ASSIGNMENT:
Reproduce, word for word, every line starting at the line that contains "IC1 pin GND: GND -> +24V" and ending with the final line of the entries.

PROVIDED ENTRIES:
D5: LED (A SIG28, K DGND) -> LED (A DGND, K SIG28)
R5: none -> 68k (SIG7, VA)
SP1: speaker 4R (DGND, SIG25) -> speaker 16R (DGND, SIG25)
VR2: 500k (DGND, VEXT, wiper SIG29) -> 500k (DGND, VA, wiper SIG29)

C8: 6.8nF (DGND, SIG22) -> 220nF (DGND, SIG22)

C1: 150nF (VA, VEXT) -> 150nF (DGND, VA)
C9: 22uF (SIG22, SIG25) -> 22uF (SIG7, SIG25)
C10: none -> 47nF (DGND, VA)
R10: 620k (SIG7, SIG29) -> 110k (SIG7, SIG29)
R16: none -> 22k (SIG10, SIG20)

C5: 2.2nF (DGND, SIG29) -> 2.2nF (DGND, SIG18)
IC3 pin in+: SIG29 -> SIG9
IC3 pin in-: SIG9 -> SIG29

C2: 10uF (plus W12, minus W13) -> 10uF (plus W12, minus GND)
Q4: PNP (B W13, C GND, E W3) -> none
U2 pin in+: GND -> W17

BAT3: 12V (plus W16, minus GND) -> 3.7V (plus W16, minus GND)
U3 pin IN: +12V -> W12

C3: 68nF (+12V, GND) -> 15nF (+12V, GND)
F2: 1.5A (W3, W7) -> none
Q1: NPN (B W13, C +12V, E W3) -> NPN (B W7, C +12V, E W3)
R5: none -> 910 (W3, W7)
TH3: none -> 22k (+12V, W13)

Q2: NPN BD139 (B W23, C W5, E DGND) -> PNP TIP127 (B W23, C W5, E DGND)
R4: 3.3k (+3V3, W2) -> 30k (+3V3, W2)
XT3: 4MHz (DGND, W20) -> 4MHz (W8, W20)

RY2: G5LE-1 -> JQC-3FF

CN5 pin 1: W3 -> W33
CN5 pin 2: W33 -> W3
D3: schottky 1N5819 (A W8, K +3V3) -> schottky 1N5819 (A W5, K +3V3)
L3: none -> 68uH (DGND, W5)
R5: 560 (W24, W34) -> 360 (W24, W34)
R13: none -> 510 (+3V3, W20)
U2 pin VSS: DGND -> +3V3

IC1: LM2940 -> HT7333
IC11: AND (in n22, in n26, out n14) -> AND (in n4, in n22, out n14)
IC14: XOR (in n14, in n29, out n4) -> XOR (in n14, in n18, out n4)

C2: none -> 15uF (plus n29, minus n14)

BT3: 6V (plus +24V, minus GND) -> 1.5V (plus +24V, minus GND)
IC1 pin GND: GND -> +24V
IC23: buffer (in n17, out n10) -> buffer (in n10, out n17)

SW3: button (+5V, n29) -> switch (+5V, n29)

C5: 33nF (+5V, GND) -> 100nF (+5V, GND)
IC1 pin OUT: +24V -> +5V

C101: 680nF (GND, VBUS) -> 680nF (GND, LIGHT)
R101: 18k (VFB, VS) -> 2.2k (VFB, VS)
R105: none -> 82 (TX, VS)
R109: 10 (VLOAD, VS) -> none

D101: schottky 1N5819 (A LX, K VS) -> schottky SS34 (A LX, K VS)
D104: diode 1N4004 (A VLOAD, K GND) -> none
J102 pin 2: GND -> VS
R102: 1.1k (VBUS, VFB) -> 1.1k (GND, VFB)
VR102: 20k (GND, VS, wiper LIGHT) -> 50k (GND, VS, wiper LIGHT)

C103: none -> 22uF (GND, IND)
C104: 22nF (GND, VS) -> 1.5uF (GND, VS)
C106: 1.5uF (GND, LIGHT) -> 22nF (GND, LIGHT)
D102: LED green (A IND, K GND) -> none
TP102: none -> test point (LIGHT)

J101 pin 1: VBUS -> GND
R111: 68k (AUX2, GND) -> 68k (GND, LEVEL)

OUTPUT FOR THIS TASK:
IC1 pin GND: GND -> +24V
IC23: buffer (in n17, out n10) -> buffer (in n10, out n17)

SW3: button (+5V, n29) -> switch (+5V, n29)

C5: 33nF (+5V, GND) -> 100nF (+5V, GND)
IC1 pin OUT: +24V -> +5V

C101: 680nF (GND, VBUS) -> 680nF (GND, LIGHT)
R101: 18k (VFB, VS) -> 2.2k (VFB, VS)
R105: none -> 82 (TX, VS)
R109: 10 (VLOAD, VS) -> none

D101: schottky 1N5819 (A LX, K VS) -> schottky SS34 (A LX, K VS)
D104: diode 1N4004 (A VLOAD, K GND) -> none
J102 pin 2: GND -> VS
R102: 1.1k (VBUS, VFB) -> 1.1k (GND, VFB)
VR102: 20k (GND, VS, wiper LIGHT) -> 50k (GND, VS, wiper LIGHT)

C103: none -> 22uF (GND, IND)
C104: 22nF (GND, VS) -> 1.5uF (GND, VS)
C106: 1.5uF (GND, LIGHT) -> 22nF (GND, LIGHT)
D102: LED green (A IND, K GND) -> none
TP102: none -> test point (LIGHT)

J101 pin 1: VBUS -> GND
R111: 68k (AUX2, GND) -> 68k (GND, LEVEL)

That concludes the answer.